| TASK DETAILS |
Copy each record exactly and skip its pictures.

Data items:
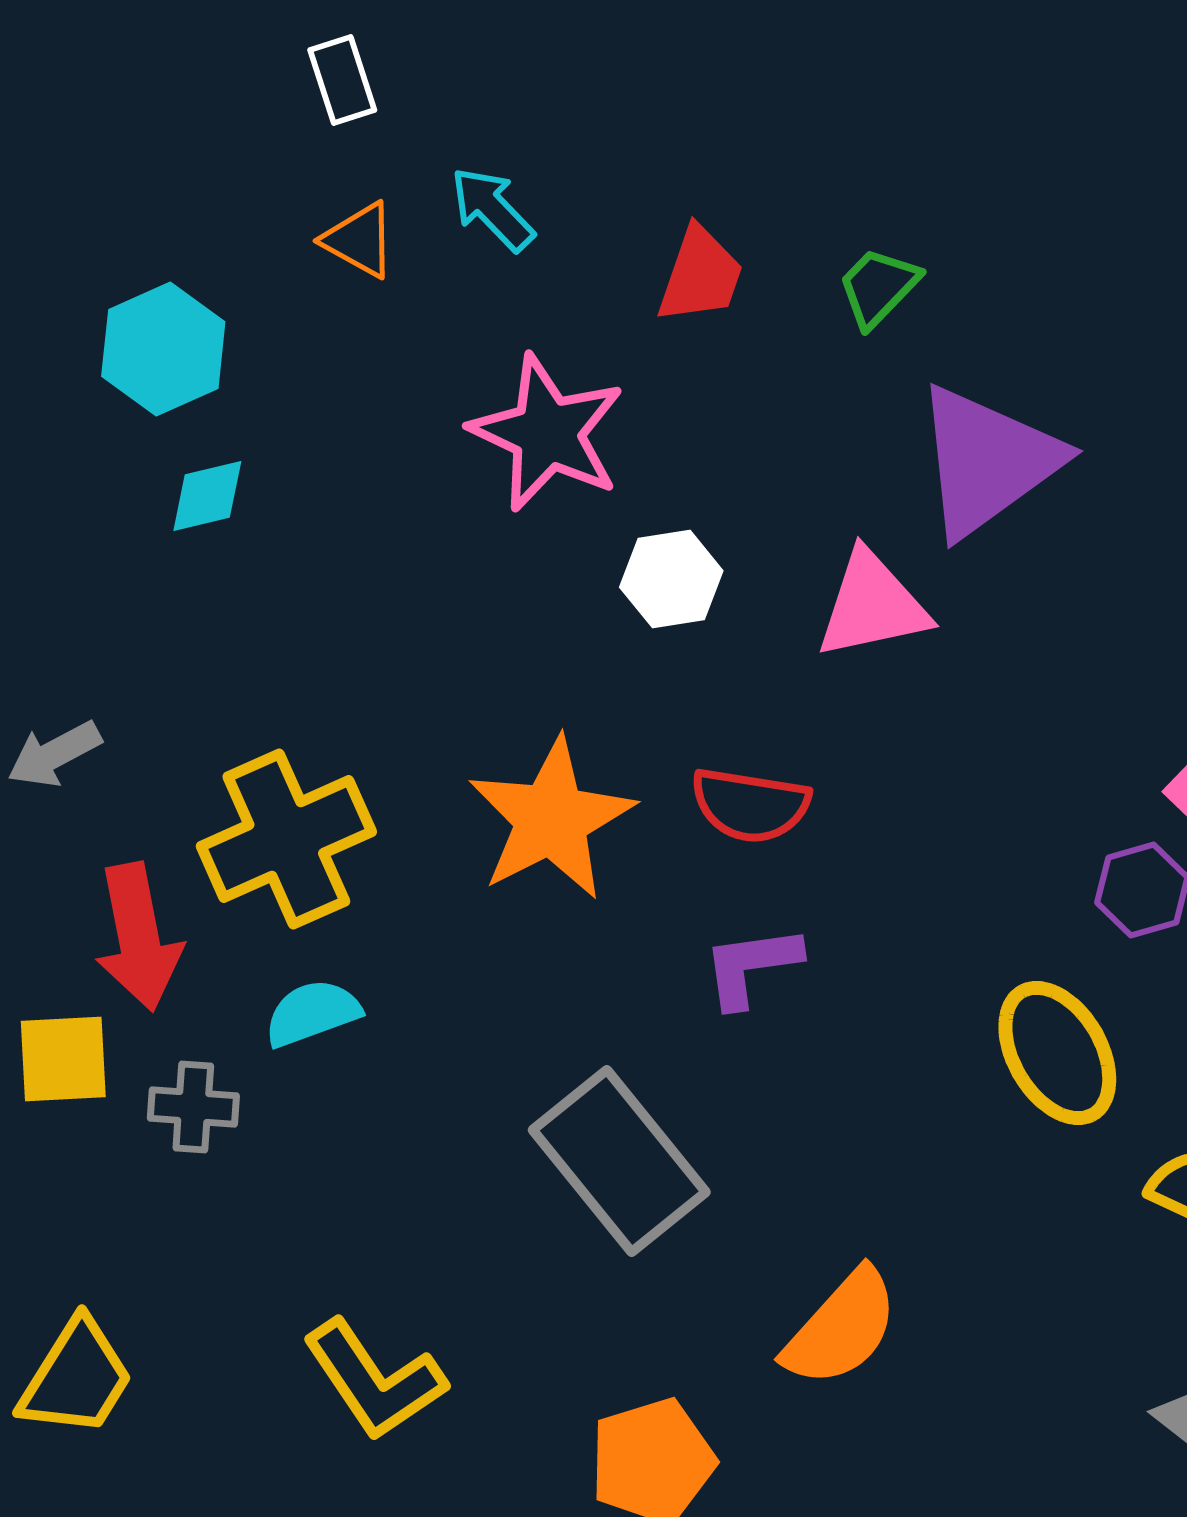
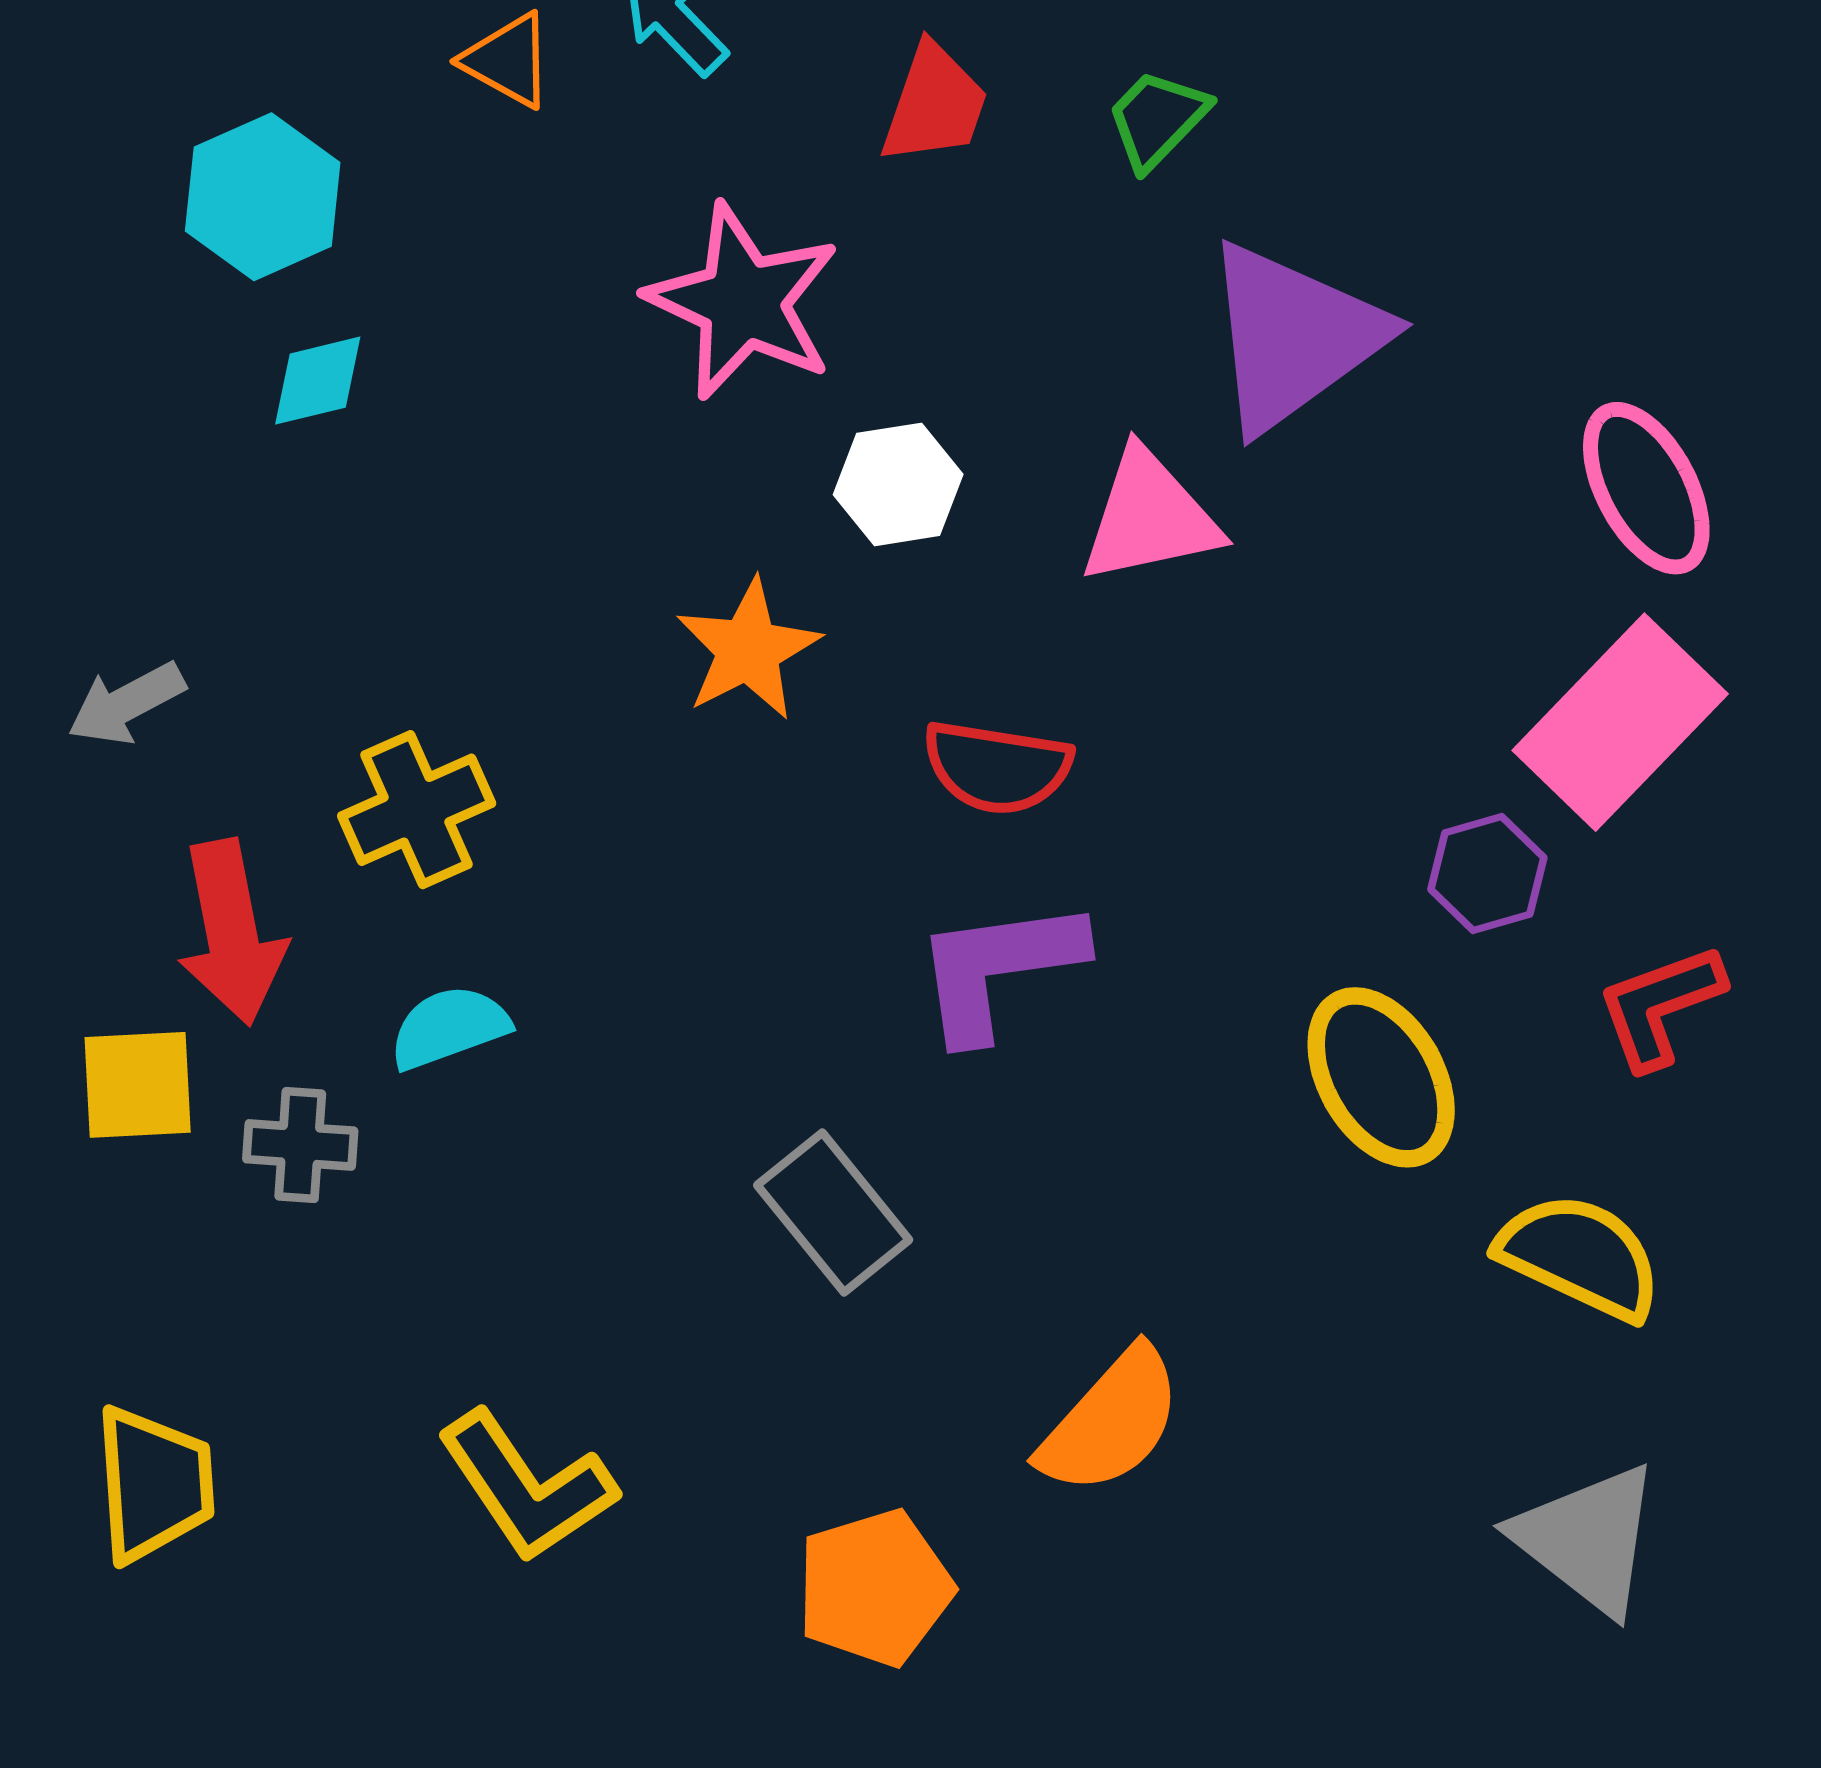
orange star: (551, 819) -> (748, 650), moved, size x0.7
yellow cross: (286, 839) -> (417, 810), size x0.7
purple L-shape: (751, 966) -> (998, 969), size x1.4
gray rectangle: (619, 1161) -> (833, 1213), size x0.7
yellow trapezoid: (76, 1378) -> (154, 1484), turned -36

| EXERCISE RESPONSE |
orange star: (551, 819) -> (748, 650), moved, size x0.7
yellow cross: (286, 839) -> (417, 810), size x0.7
purple L-shape: (751, 966) -> (998, 969), size x1.4
gray rectangle: (619, 1161) -> (833, 1213), size x0.7
yellow trapezoid: (76, 1378) -> (154, 1484), turned -36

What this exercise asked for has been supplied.